PROBLEM: Each line below is to be repeated exactly; any picture is to be left out.

MATERIAL PROVIDED:

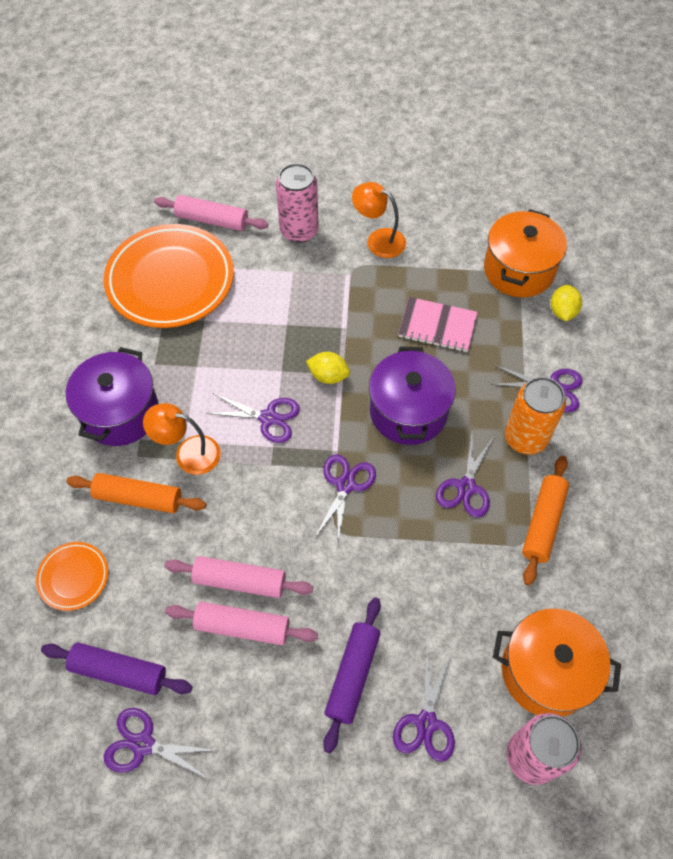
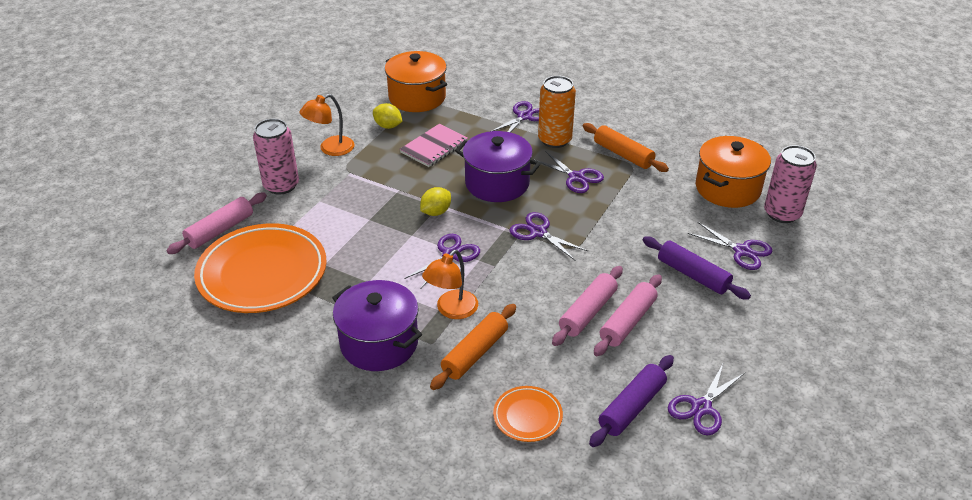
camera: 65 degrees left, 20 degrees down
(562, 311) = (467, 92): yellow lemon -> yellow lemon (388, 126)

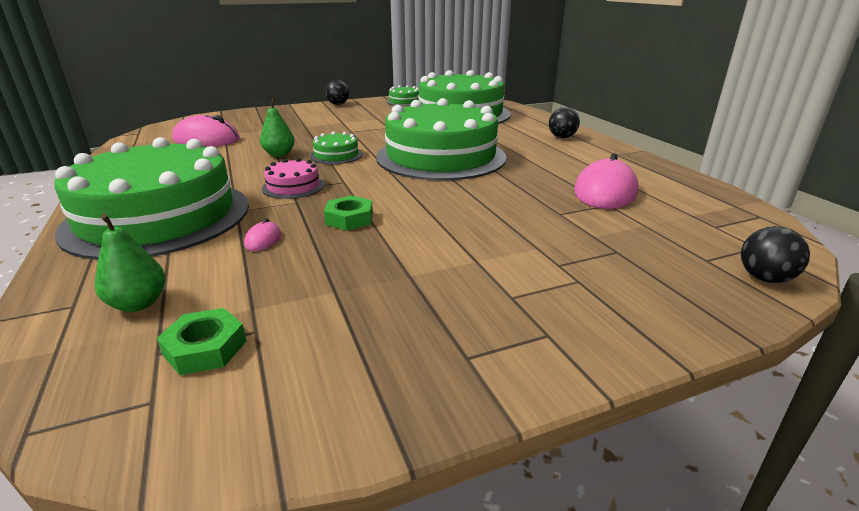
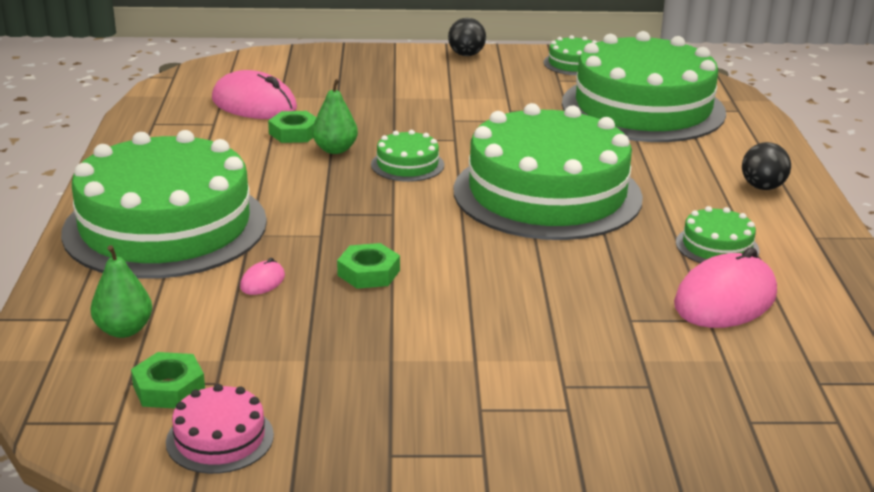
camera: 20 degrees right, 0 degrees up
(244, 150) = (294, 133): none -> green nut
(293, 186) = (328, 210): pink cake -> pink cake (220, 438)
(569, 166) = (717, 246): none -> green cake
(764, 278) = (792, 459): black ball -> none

RESPONSE TO THIS TASK:
camera: 65 degrees left, 20 degrees down
(562, 311) = (467, 92): yellow lemon -> yellow lemon (388, 126)

camera: 20 degrees right, 0 degrees up
(244, 150) = (294, 133): none -> green nut
(293, 186) = (328, 210): pink cake -> pink cake (220, 438)
(569, 166) = (717, 246): none -> green cake
(764, 278) = (792, 459): black ball -> none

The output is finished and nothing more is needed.